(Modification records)
⁂

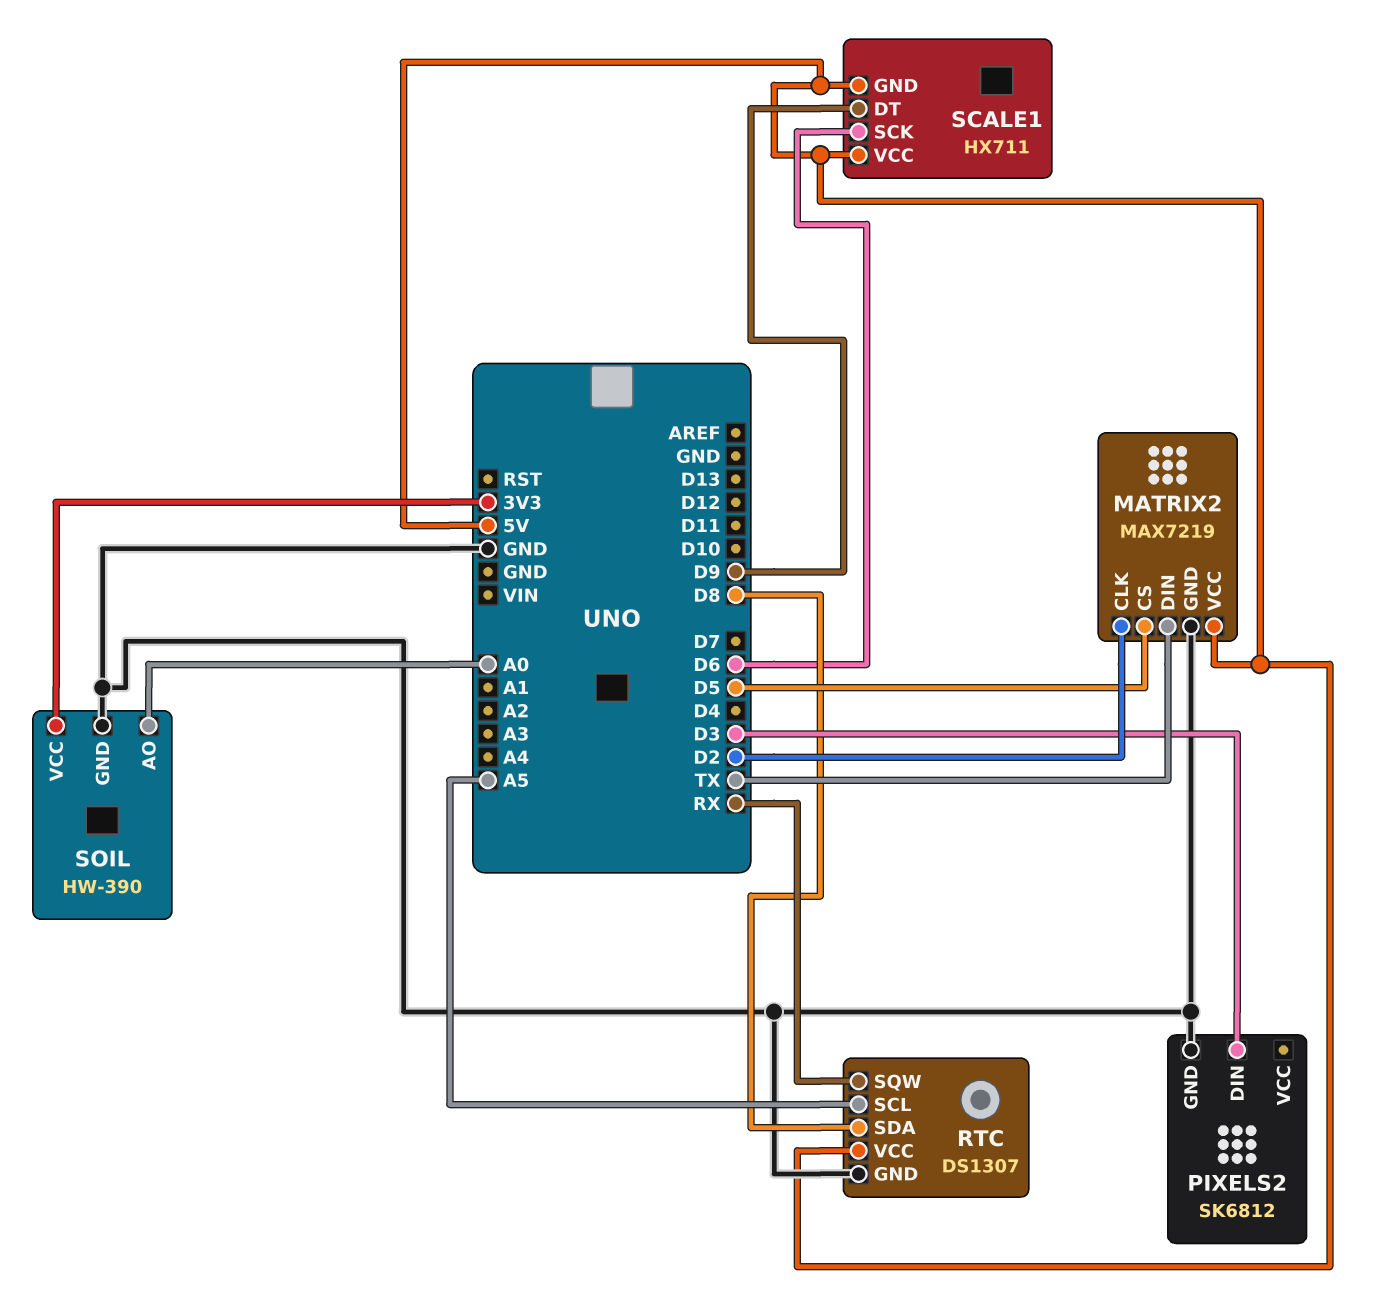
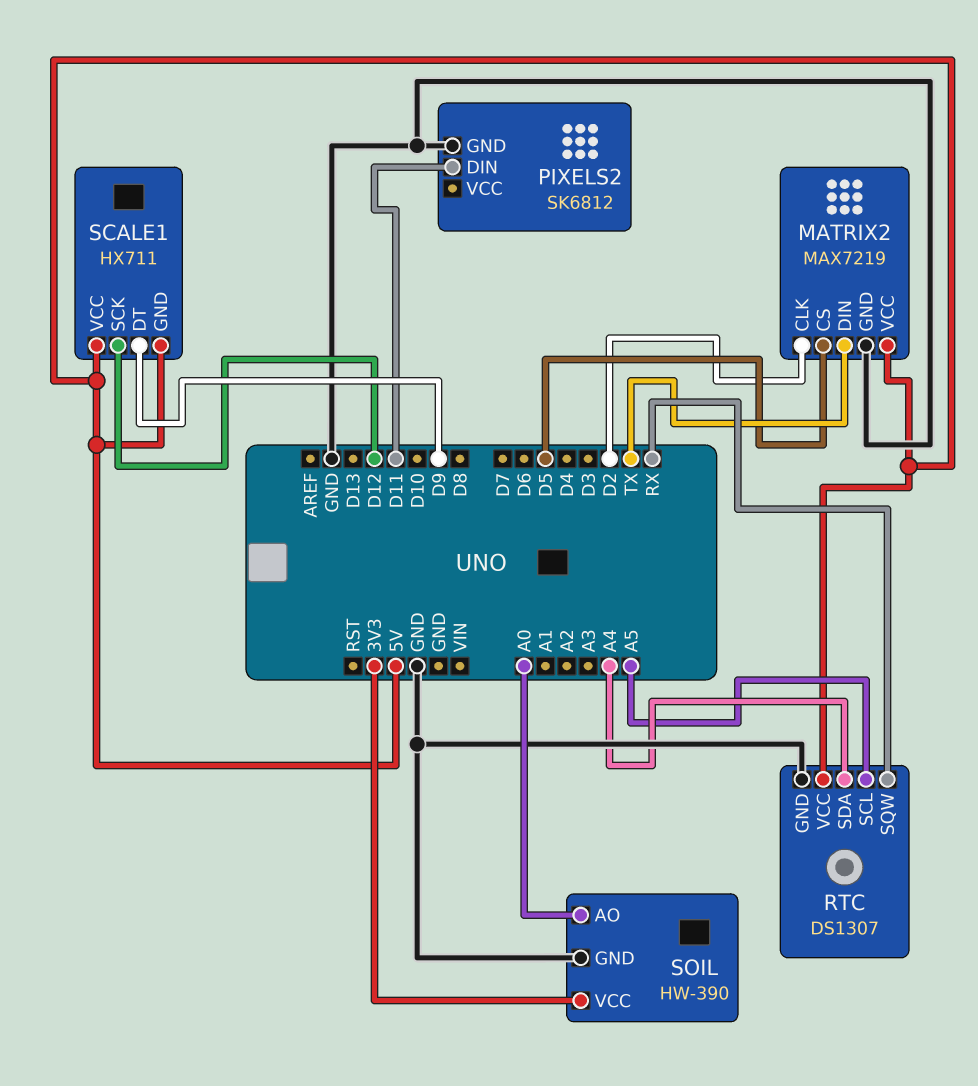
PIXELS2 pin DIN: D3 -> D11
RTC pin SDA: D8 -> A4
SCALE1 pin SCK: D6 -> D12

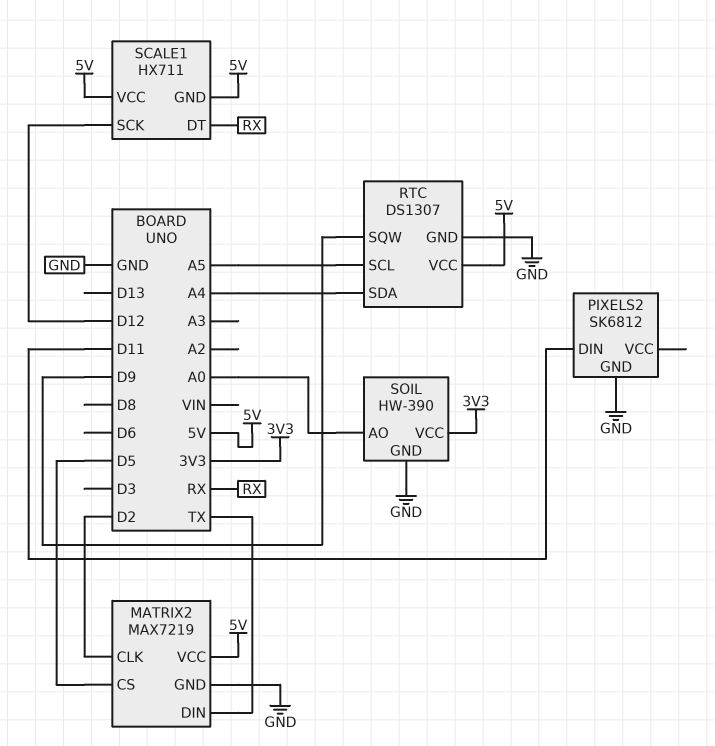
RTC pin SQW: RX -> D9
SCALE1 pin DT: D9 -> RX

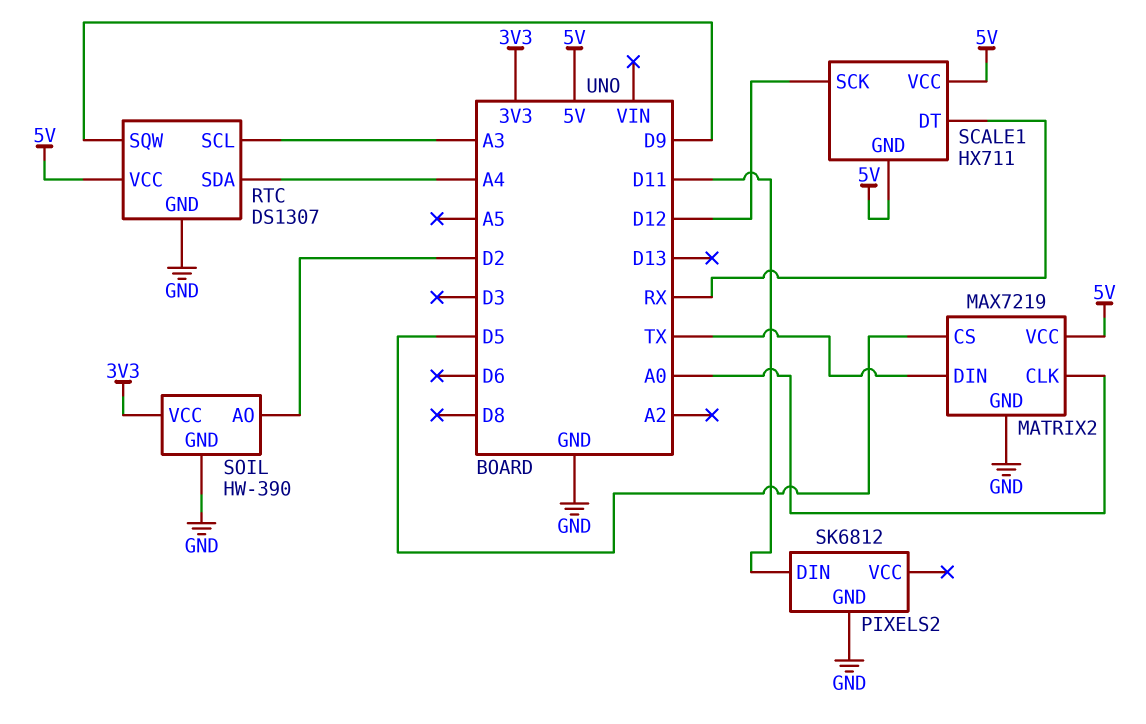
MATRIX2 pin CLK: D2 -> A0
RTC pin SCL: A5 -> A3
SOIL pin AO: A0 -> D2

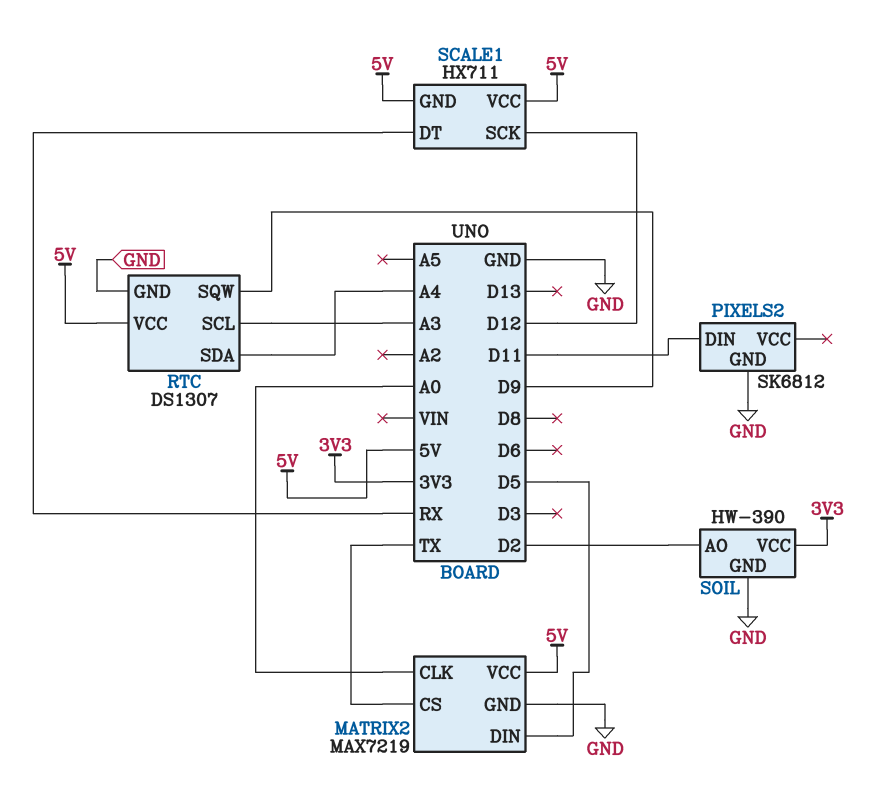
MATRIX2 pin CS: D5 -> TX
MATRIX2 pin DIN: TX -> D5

⁂

What is required:
Repeat all the data as it stands, dropping any images it holds.

Response box:
PIXELS2 pin DIN: D3 -> D11
RTC pin SDA: D8 -> A4
SCALE1 pin SCK: D6 -> D12

RTC pin SQW: RX -> D9
SCALE1 pin DT: D9 -> RX

MATRIX2 pin CLK: D2 -> A0
RTC pin SCL: A5 -> A3
SOIL pin AO: A0 -> D2

MATRIX2 pin CS: D5 -> TX
MATRIX2 pin DIN: TX -> D5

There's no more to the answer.